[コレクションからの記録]
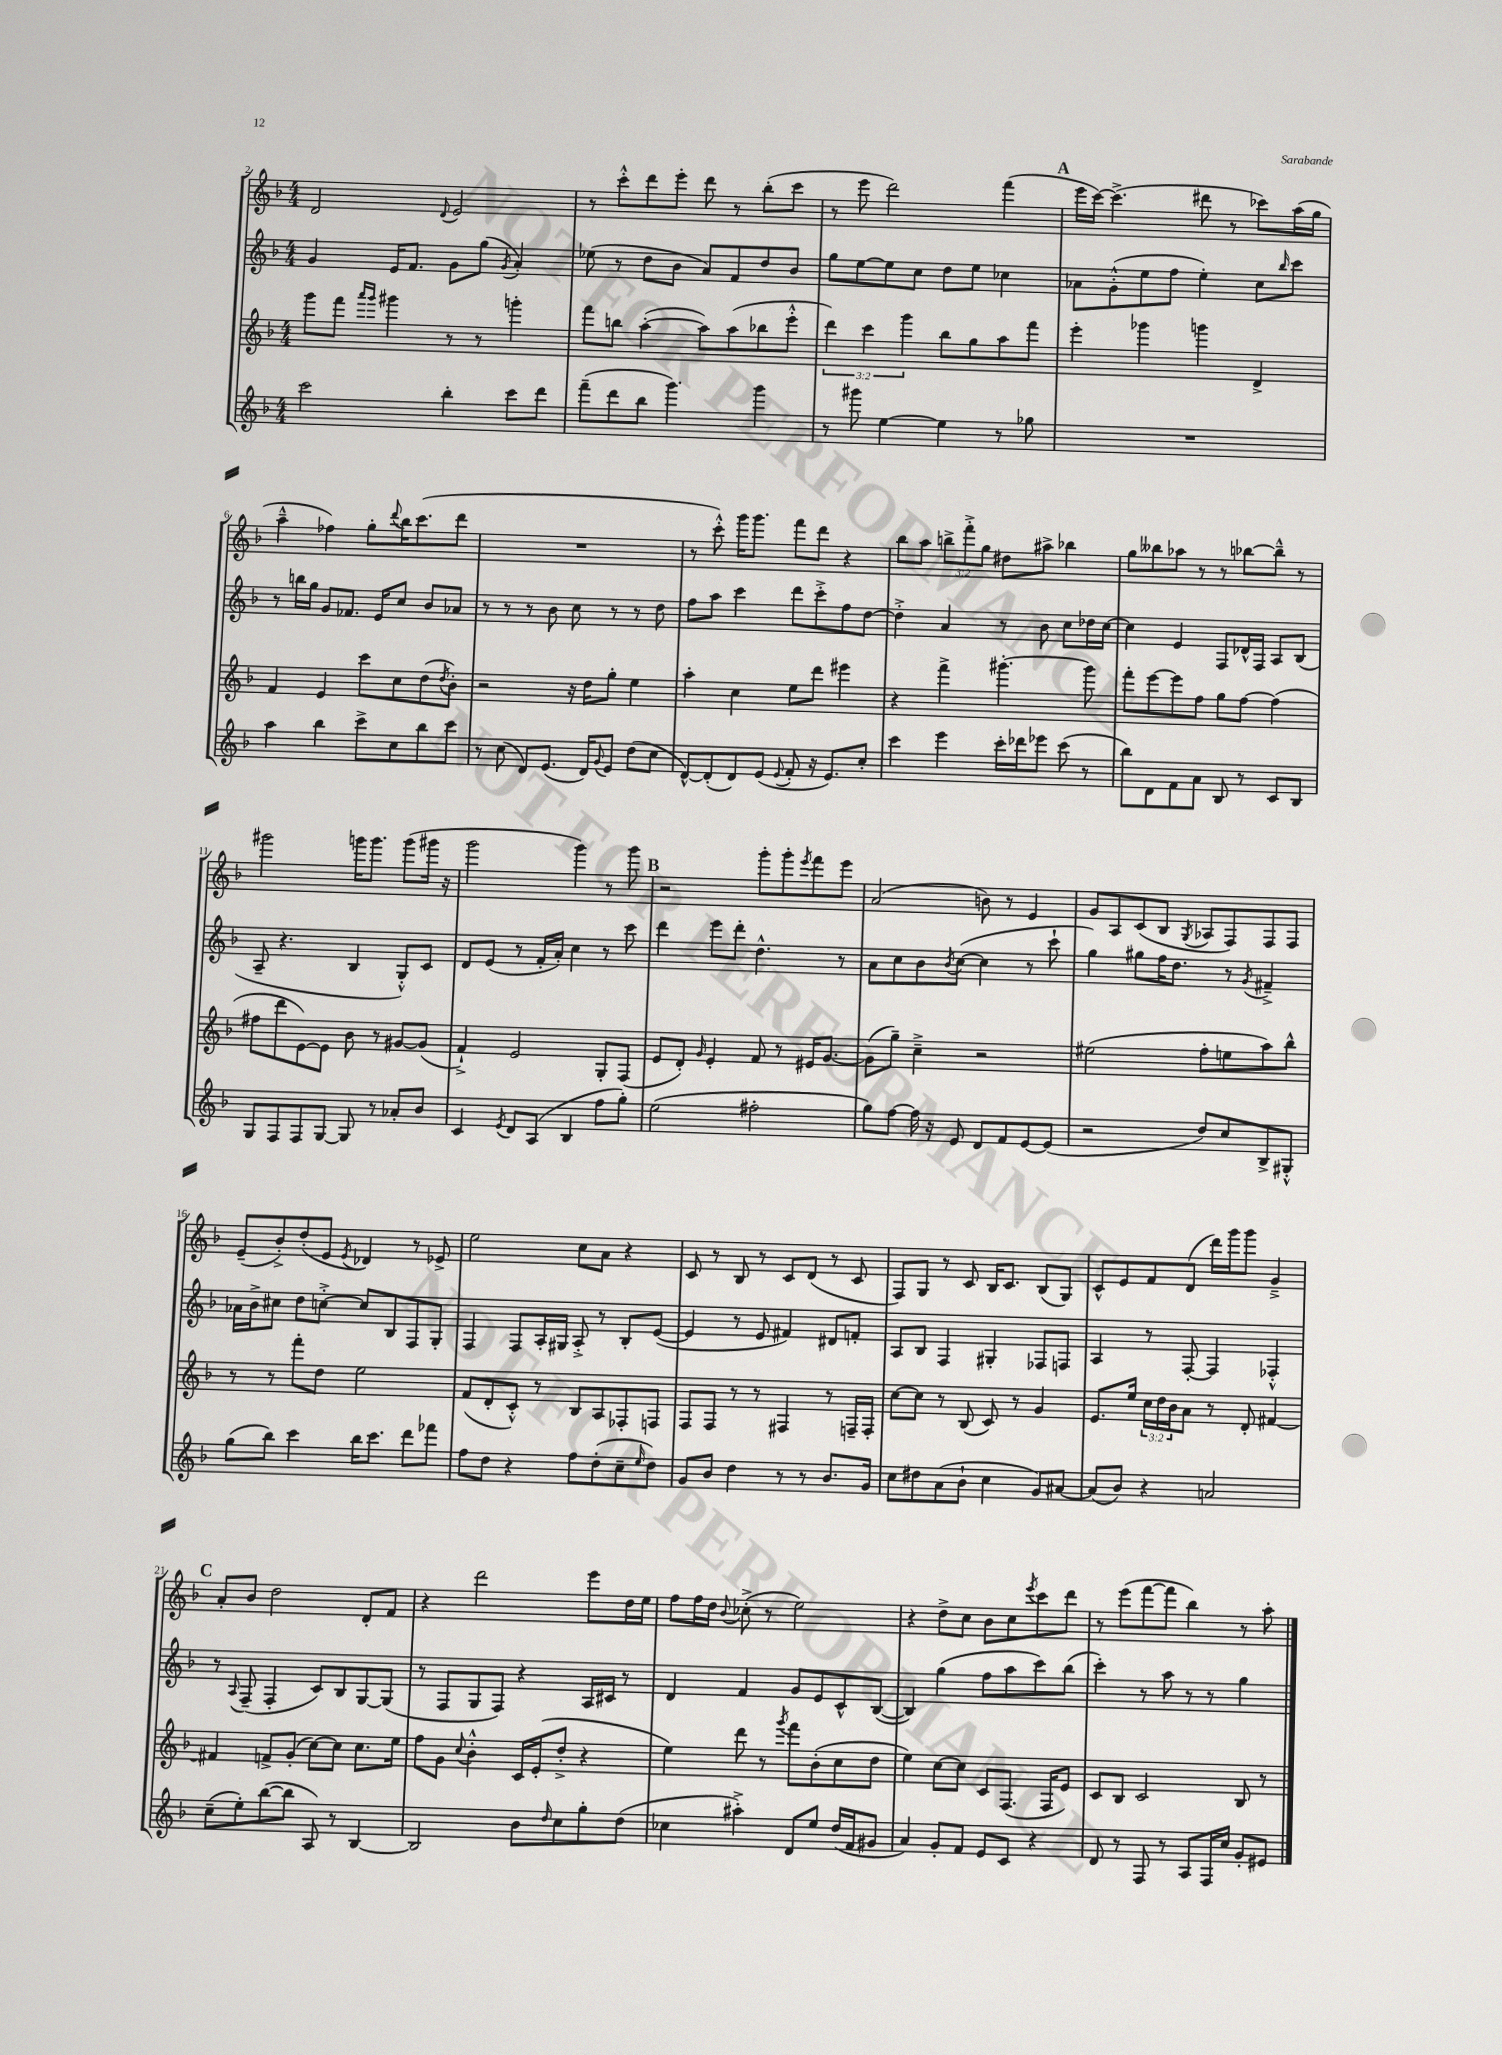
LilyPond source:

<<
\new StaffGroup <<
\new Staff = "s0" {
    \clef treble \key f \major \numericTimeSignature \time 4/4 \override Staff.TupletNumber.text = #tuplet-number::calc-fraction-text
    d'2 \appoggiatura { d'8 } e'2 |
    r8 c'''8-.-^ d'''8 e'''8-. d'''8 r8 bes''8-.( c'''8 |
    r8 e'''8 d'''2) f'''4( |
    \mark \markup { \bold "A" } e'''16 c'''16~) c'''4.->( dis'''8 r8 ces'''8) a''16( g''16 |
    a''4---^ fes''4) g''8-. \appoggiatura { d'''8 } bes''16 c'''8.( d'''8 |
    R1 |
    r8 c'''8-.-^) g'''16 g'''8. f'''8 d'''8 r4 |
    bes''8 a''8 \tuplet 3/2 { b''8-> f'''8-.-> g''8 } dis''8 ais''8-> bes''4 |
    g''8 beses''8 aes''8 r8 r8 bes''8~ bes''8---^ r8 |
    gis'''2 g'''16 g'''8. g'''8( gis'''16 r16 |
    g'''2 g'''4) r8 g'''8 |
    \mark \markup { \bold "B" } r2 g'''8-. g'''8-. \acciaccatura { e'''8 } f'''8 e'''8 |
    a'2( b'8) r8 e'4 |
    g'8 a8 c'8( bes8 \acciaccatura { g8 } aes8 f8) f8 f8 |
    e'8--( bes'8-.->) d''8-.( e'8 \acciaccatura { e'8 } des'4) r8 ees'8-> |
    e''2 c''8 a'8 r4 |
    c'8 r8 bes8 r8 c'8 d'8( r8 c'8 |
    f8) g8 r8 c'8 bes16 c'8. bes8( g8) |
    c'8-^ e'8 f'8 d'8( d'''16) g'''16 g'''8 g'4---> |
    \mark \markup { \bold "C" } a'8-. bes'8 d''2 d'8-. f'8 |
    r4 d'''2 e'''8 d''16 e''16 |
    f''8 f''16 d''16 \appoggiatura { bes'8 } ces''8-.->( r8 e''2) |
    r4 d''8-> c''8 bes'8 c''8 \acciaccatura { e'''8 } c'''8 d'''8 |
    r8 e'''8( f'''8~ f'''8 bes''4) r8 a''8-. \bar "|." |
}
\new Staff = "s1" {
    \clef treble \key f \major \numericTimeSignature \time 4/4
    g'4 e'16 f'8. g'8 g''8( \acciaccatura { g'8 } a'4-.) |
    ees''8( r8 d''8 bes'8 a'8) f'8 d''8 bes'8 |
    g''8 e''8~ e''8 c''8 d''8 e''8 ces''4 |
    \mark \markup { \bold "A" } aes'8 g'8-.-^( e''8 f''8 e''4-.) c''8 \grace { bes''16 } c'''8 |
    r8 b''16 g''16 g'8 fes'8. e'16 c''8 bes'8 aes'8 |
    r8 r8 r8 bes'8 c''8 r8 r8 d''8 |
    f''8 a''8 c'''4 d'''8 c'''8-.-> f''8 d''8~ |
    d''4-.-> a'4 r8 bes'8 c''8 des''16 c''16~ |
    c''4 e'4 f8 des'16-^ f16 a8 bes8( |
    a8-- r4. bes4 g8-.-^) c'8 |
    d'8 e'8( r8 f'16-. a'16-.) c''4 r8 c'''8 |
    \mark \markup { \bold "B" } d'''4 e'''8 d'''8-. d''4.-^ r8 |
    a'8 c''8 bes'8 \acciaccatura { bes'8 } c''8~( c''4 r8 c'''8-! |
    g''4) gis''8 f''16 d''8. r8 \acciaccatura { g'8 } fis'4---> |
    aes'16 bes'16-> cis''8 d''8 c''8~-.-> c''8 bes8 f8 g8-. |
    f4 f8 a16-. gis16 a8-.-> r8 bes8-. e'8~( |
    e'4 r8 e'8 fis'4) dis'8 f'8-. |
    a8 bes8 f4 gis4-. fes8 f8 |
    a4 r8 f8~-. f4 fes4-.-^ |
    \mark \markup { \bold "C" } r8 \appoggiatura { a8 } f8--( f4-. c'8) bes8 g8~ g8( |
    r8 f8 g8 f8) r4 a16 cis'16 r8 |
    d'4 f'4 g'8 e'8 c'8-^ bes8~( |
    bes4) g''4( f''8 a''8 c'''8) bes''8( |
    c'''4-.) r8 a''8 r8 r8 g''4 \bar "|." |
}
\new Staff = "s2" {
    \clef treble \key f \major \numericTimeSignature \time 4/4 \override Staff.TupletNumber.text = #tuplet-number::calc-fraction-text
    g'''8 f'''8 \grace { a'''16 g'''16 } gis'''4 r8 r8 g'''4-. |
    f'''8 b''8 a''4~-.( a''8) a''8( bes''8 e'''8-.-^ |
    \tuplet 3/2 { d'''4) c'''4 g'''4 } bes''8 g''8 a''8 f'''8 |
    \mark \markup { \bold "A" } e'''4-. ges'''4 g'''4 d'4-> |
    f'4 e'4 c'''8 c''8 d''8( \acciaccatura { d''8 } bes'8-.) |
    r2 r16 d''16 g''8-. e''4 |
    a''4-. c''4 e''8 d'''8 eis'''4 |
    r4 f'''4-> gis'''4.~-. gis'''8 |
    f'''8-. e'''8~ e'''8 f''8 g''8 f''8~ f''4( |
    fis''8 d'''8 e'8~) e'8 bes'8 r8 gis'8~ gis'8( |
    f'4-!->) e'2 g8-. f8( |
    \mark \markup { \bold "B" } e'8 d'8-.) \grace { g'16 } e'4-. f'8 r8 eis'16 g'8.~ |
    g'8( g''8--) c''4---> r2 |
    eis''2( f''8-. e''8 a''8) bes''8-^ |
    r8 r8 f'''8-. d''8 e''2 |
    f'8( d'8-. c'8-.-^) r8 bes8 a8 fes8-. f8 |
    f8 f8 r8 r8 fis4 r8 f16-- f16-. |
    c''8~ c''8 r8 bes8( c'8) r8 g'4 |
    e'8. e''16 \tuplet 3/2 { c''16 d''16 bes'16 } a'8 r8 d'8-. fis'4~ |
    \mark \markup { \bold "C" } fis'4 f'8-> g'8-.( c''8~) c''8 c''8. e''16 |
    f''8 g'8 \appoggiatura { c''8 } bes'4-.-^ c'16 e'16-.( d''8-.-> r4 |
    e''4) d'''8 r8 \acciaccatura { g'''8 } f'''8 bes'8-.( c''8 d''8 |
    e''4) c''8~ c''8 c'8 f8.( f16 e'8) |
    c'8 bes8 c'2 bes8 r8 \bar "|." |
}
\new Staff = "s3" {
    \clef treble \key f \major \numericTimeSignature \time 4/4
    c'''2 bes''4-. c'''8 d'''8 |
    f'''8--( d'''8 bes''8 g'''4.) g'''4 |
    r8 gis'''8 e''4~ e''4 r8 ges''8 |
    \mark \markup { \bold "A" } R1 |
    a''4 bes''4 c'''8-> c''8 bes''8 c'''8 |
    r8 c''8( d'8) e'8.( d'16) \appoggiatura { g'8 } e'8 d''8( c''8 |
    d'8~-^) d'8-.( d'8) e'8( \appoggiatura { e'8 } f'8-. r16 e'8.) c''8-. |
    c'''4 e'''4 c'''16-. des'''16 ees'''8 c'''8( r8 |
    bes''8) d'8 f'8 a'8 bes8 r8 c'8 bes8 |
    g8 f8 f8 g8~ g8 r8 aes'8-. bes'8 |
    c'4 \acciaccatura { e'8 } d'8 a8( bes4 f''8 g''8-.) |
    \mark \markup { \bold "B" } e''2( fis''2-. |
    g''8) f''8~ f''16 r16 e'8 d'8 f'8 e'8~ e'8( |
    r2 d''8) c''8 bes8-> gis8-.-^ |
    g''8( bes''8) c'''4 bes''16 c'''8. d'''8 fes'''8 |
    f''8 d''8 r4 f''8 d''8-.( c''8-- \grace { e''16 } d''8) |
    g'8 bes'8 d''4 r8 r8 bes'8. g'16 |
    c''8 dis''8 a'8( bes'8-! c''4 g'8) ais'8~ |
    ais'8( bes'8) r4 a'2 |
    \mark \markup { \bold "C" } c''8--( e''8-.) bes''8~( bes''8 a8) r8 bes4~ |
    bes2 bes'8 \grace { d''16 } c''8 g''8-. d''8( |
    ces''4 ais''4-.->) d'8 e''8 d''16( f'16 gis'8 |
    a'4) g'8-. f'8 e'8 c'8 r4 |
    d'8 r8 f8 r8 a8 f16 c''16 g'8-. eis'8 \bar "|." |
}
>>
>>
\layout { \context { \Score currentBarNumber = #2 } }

課題内容:
上のリストから、文字列「grace」を含む行をすべて抜き出してください。

課題の解答:
    \mark \markup { \bold "A" } aes'8 g'8-.-^( e''8 f''8 e''4-.) c''8 \grace { bes''16 } c'''8 |
    g'''8 f'''8 \grace { a'''16 g'''16 } gis'''4 r8 r8 g'''4-. |
    \mark \markup { \bold "B" } e'8 d'8-.) \grace { g'16 } e'4-. f'8 r8 eis'16 g'8.~ |
    f''8 d''8 r4 f''8 d''8-.( c''8-- \grace { e''16 } d''8) |
    bes2 bes'8 \grace { d''16 } c''8 g''8-. d''8( |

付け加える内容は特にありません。